→ **Brief**
All of the data, word for word and free of pictures, is the expected result.

→ **Exercise data**

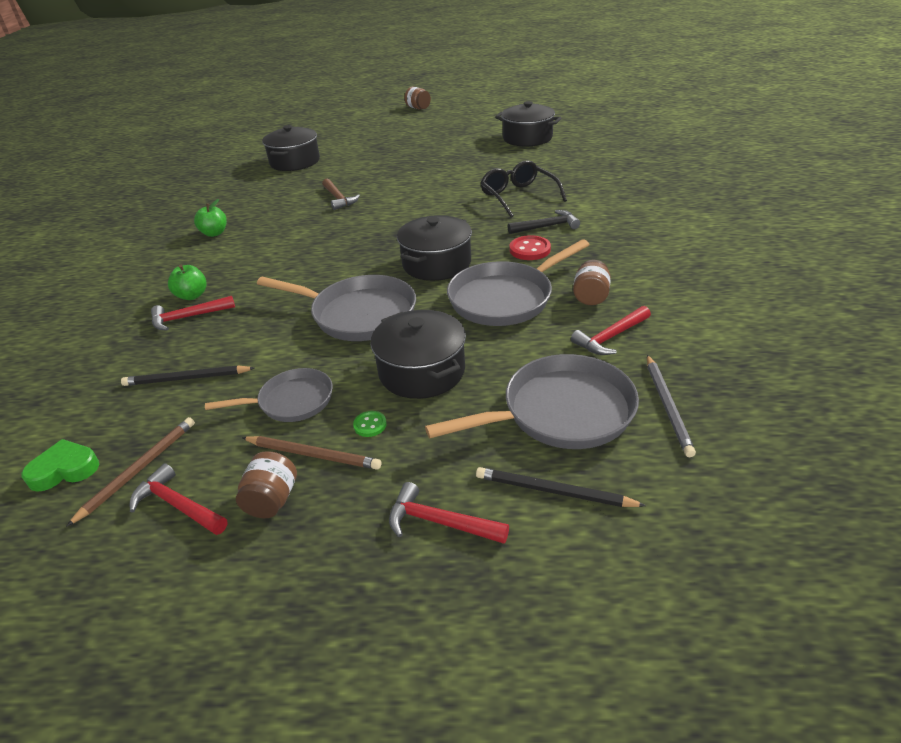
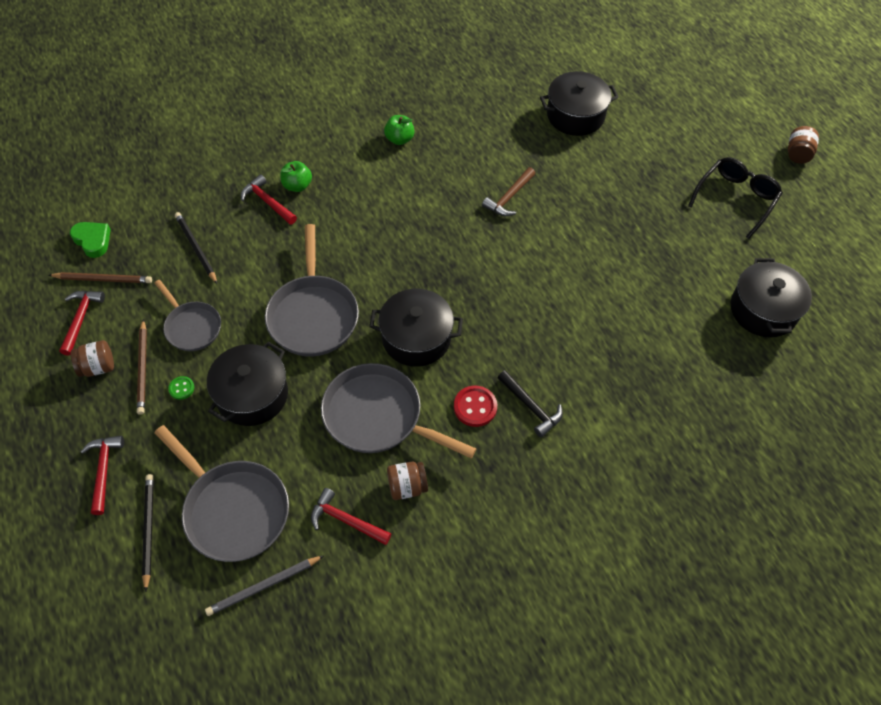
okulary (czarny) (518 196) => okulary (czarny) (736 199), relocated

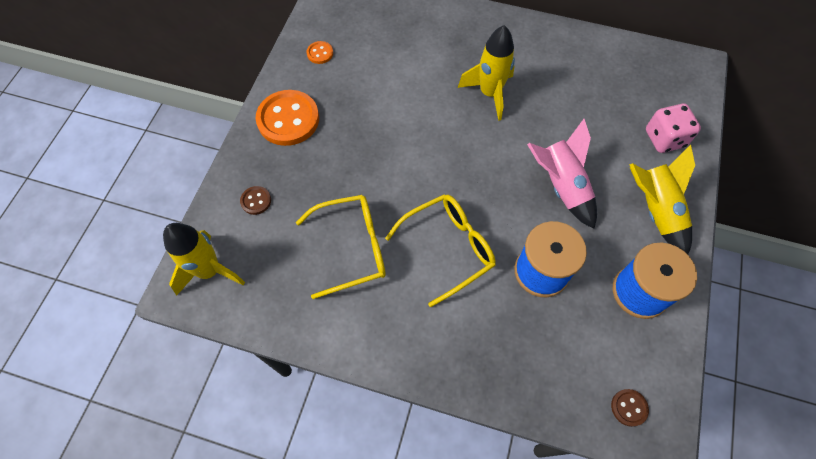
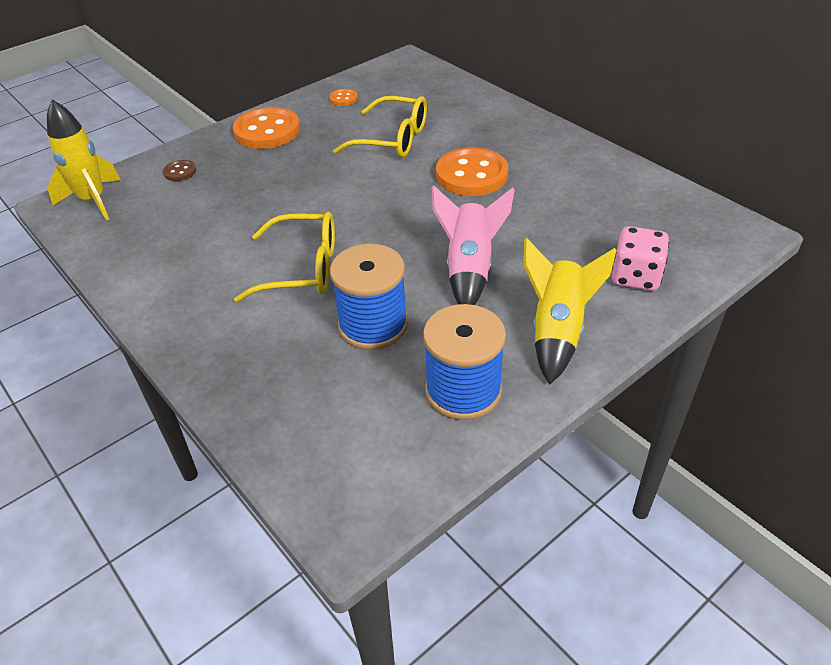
okulary (żółty) (353 248) => okulary (żółty) (393 139), relocated
rakieta (żółty) (489 94) => guzik (pomarańczowy) (471 175)
guzik (brązowy) (629 407) => nothing

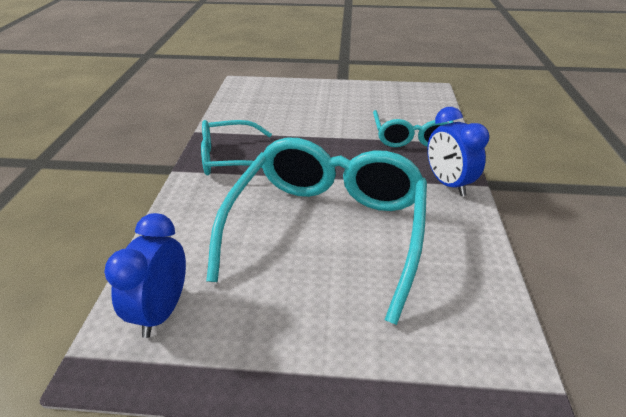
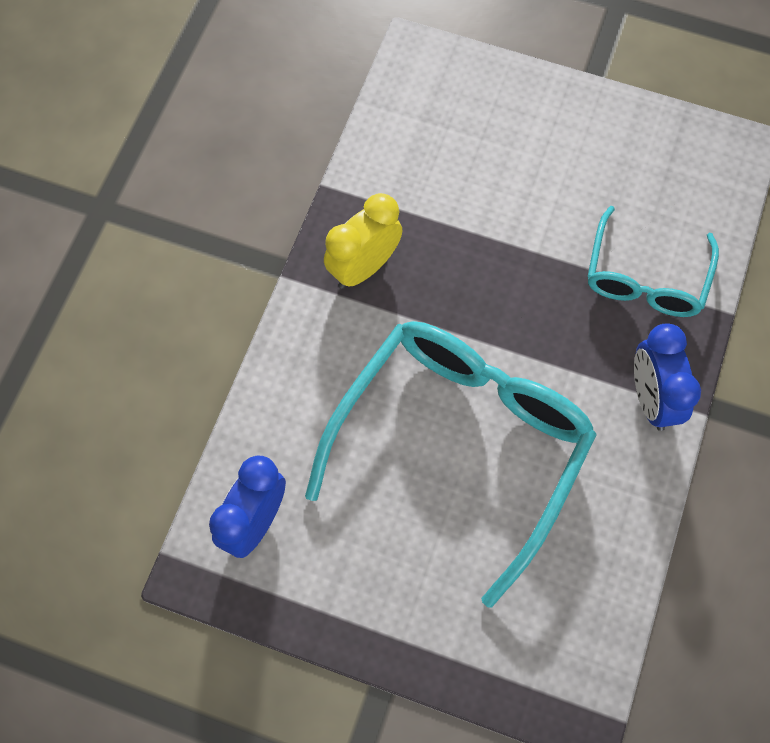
okulary (turkusowy) (230 158) => budzik (żółty) (363 267)

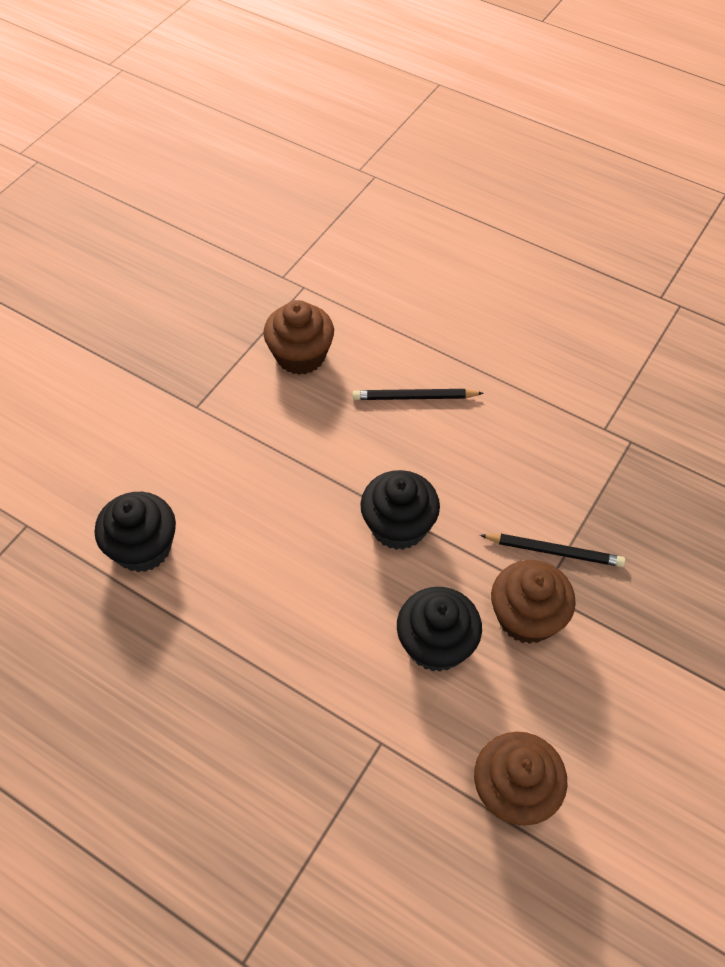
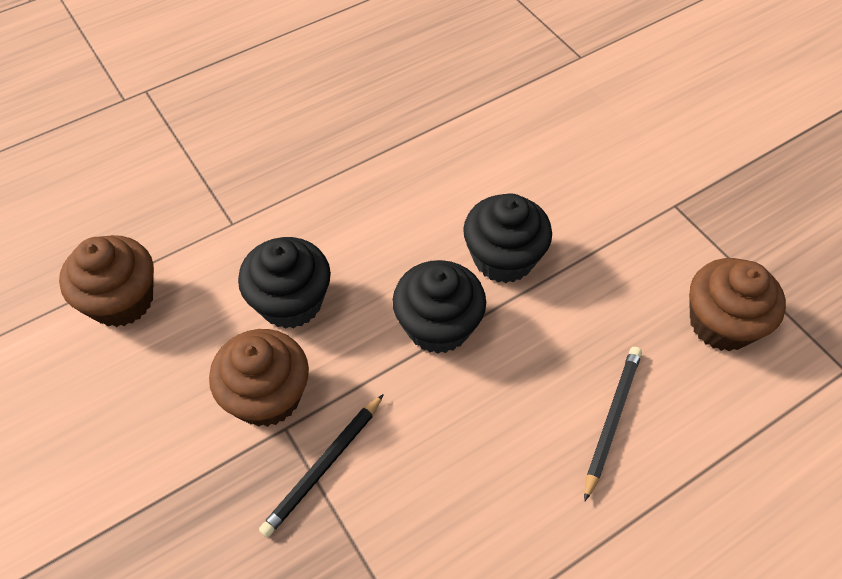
muffinka (czarny) (143 548) => muffinka (czarny) (503 258), relocated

→ **Answer space**
okulary (czarny) (518 196) => okulary (czarny) (736 199), relocated

okulary (żółty) (353 248) => okulary (żółty) (393 139), relocated
rakieta (żółty) (489 94) => guzik (pomarańczowy) (471 175)
guzik (brązowy) (629 407) => nothing

okulary (turkusowy) (230 158) => budzik (żółty) (363 267)

muffinka (czarny) (143 548) => muffinka (czarny) (503 258), relocated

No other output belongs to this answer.